__Exercise__
Copy each line below that includes "brown".

Dataset excerpts
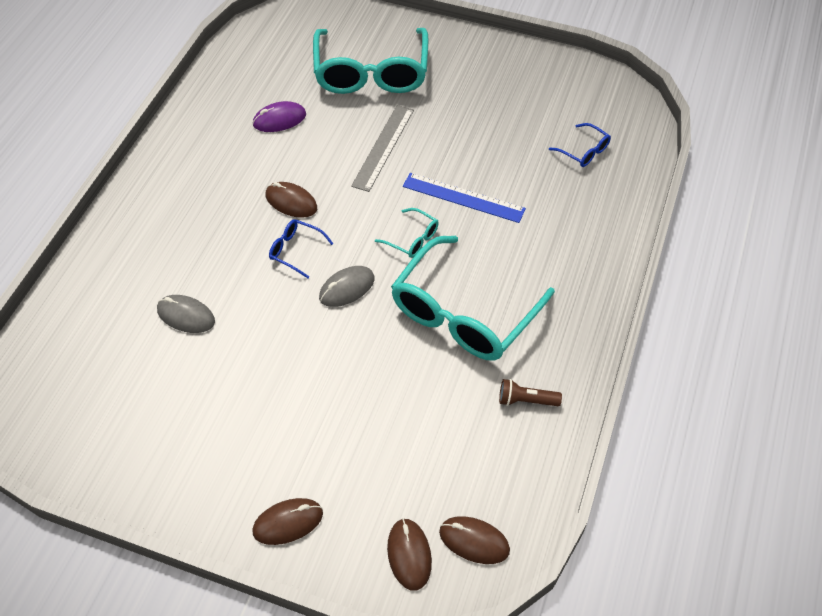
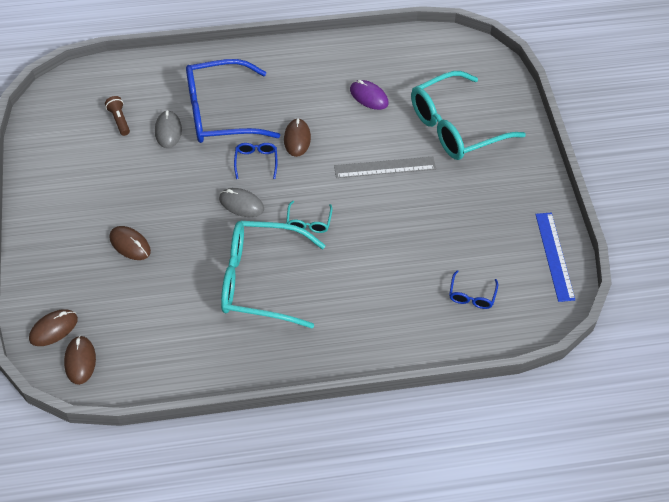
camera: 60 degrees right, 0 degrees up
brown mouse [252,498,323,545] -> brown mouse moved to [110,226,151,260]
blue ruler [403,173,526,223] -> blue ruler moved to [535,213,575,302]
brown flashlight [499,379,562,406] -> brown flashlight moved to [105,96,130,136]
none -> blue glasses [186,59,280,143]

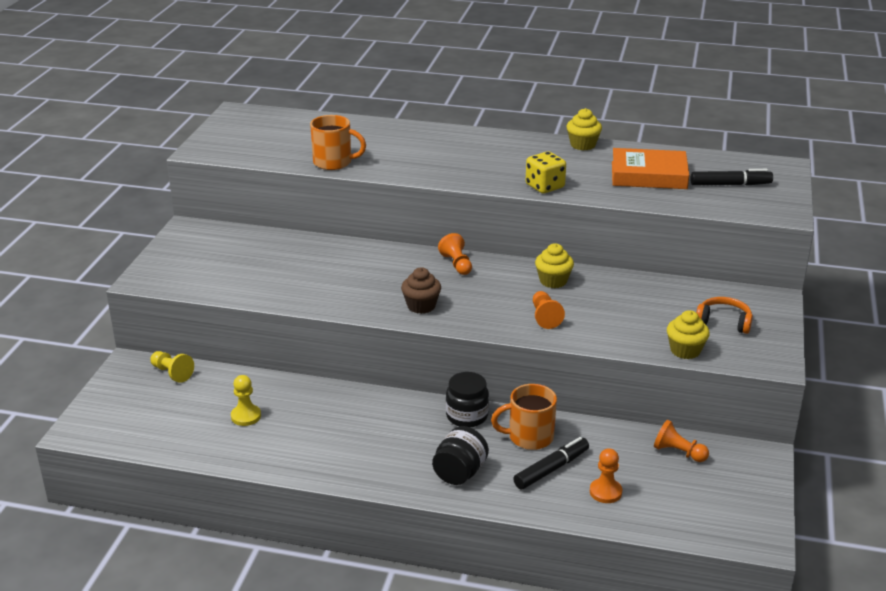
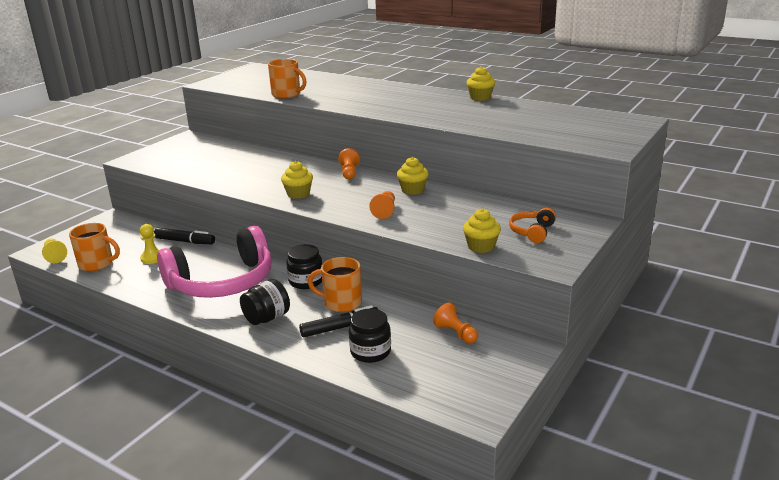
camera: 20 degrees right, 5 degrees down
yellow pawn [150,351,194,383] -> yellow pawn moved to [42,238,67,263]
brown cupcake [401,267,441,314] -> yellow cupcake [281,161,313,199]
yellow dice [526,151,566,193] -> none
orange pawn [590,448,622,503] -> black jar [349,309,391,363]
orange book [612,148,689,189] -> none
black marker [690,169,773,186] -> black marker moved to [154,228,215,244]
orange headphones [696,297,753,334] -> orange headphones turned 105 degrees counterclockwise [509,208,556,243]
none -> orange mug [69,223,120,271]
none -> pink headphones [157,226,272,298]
--
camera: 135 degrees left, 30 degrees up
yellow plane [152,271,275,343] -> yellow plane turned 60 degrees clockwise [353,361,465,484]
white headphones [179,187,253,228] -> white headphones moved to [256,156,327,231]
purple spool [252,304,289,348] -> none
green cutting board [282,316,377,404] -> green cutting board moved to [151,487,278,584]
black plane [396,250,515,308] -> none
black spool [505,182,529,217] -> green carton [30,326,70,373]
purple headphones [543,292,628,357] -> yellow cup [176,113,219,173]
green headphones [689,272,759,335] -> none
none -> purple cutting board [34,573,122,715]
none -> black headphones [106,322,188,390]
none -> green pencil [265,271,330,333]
--
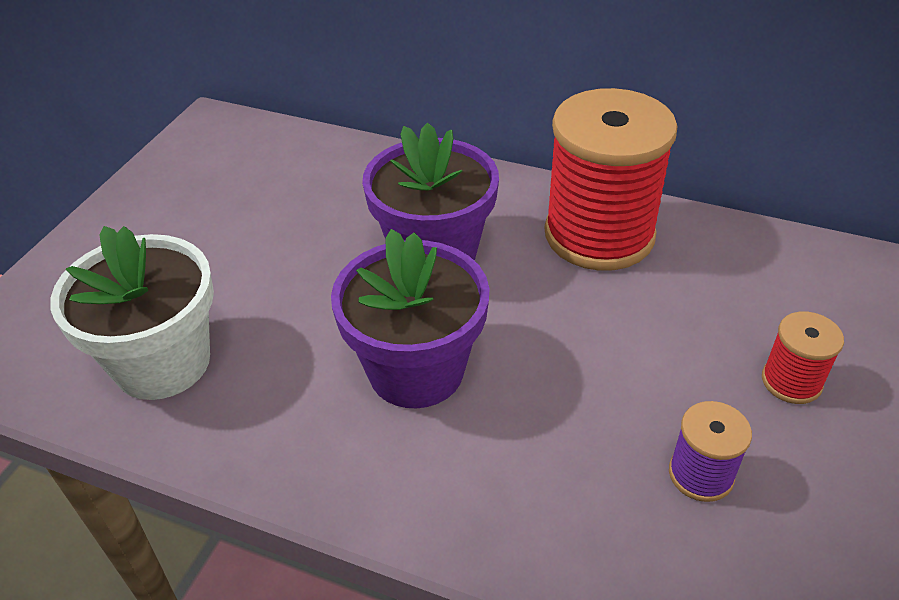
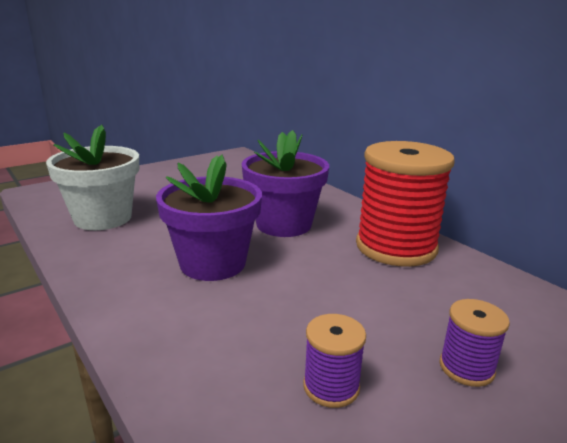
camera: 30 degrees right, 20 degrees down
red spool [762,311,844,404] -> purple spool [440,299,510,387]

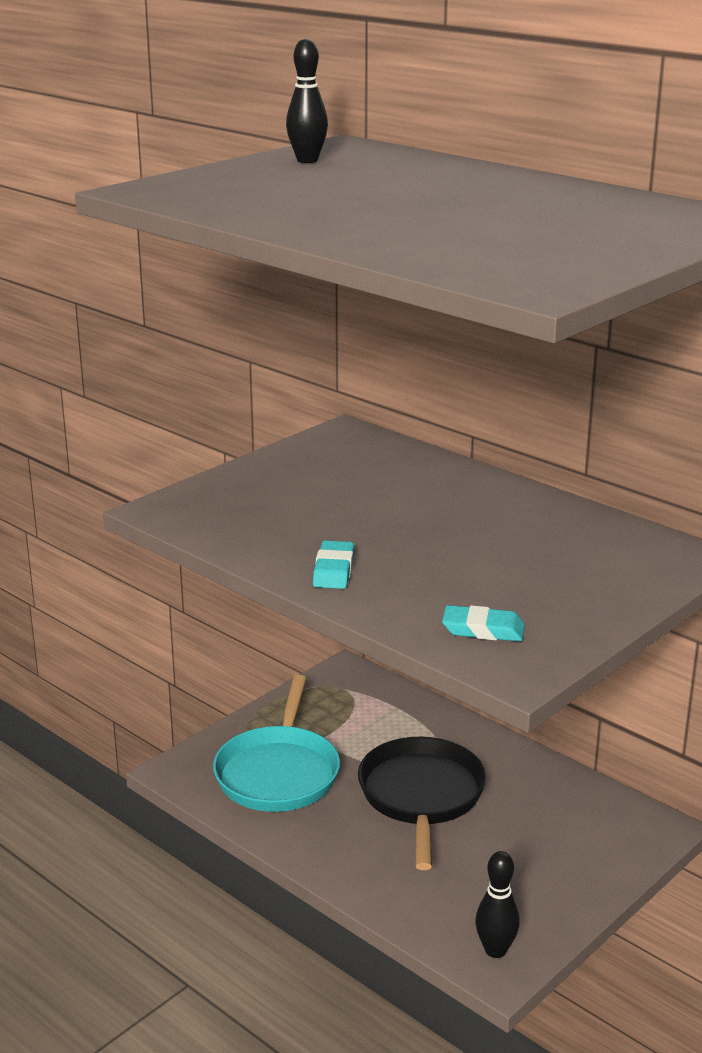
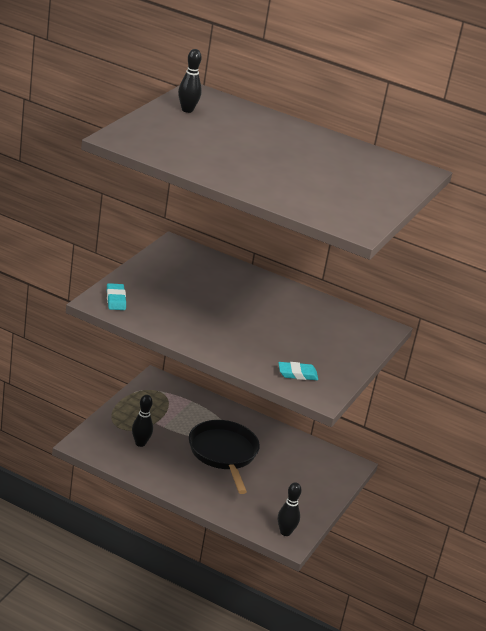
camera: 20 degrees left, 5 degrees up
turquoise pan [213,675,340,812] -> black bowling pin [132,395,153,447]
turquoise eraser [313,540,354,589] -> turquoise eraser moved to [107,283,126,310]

__Response to this exercise__
brown mouse [252,498,323,545] -> brown mouse moved to [110,226,151,260]
brown flashlight [499,379,562,406] -> brown flashlight moved to [105,96,130,136]
brown cupcake [401,267,441,314] -> yellow cupcake [281,161,313,199]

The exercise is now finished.